• **Description of the task**
When you copy the listing, skip the images and return each line verbatim.

• **Source material**

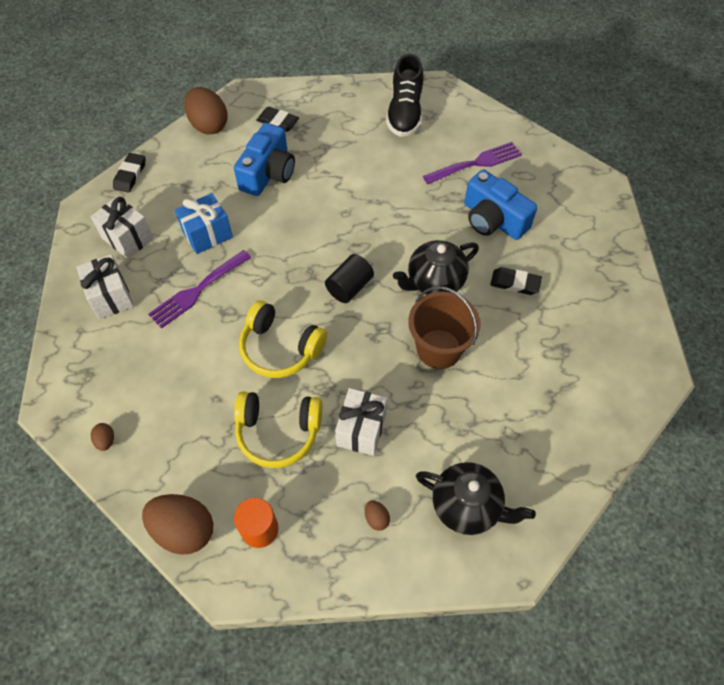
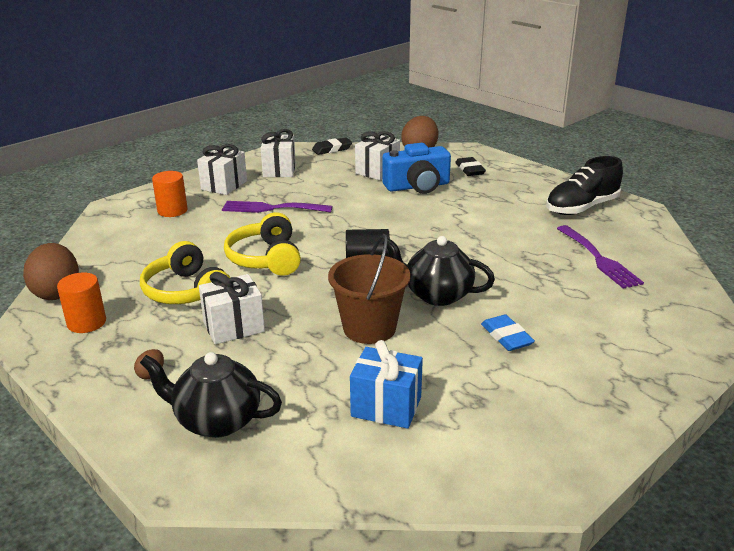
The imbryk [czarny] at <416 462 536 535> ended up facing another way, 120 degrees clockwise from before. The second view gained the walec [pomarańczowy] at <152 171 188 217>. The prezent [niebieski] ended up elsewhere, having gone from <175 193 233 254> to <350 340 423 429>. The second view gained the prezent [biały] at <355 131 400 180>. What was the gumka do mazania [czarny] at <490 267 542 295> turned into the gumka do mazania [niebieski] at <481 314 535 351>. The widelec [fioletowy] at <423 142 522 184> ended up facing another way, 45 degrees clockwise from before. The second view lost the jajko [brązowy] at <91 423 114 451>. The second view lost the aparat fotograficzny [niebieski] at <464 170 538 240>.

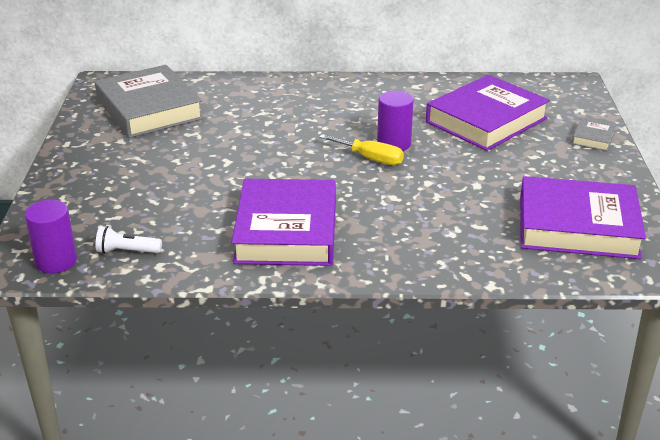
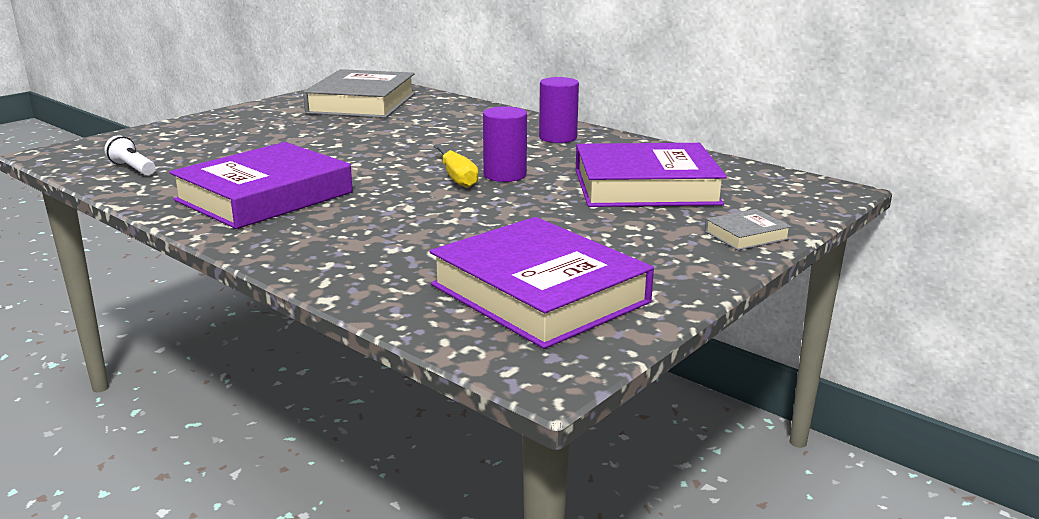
The walec [fioletowy] ended up elsewhere, having gone from <24 200 77 274> to <539 77 579 143>.

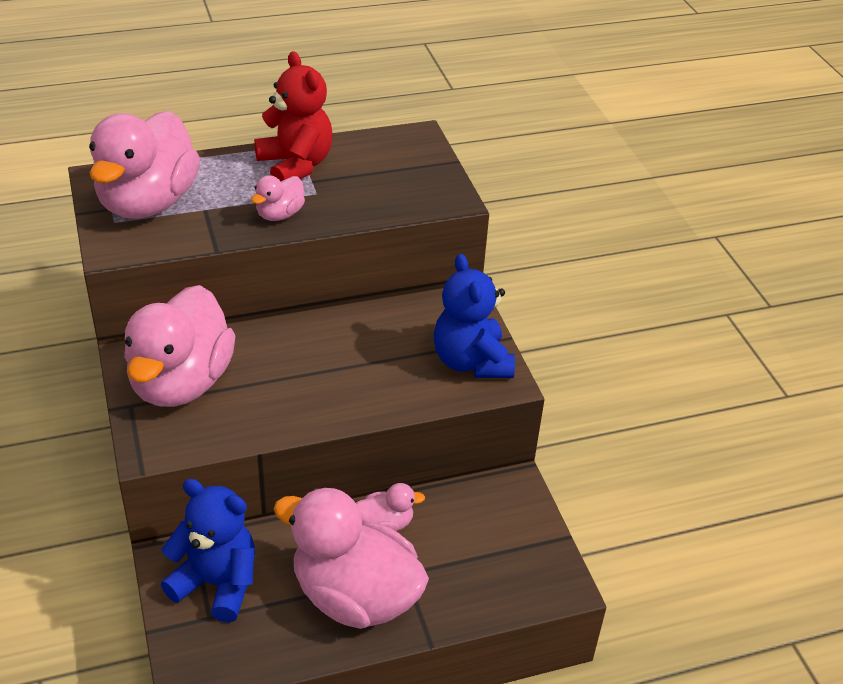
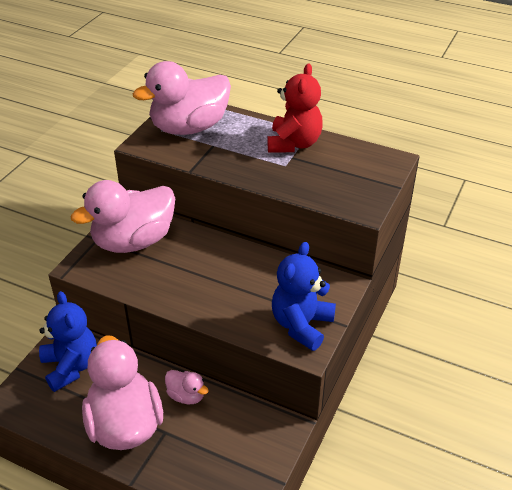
The second view lost the kaczka [różowy] at <251 175 305 221>.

• **Answer section**
The imbryk [czarny] at <416 462 536 535> ended up facing another way, 120 degrees clockwise from before. The second view gained the walec [pomarańczowy] at <152 171 188 217>. The prezent [niebieski] ended up elsewhere, having gone from <175 193 233 254> to <350 340 423 429>. The second view gained the prezent [biały] at <355 131 400 180>. What was the gumka do mazania [czarny] at <490 267 542 295> turned into the gumka do mazania [niebieski] at <481 314 535 351>. The widelec [fioletowy] at <423 142 522 184> ended up facing another way, 45 degrees clockwise from before. The second view lost the jajko [brązowy] at <91 423 114 451>. The second view lost the aparat fotograficzny [niebieski] at <464 170 538 240>.

The walec [fioletowy] ended up elsewhere, having gone from <24 200 77 274> to <539 77 579 143>.

The second view lost the kaczka [różowy] at <251 175 305 221>.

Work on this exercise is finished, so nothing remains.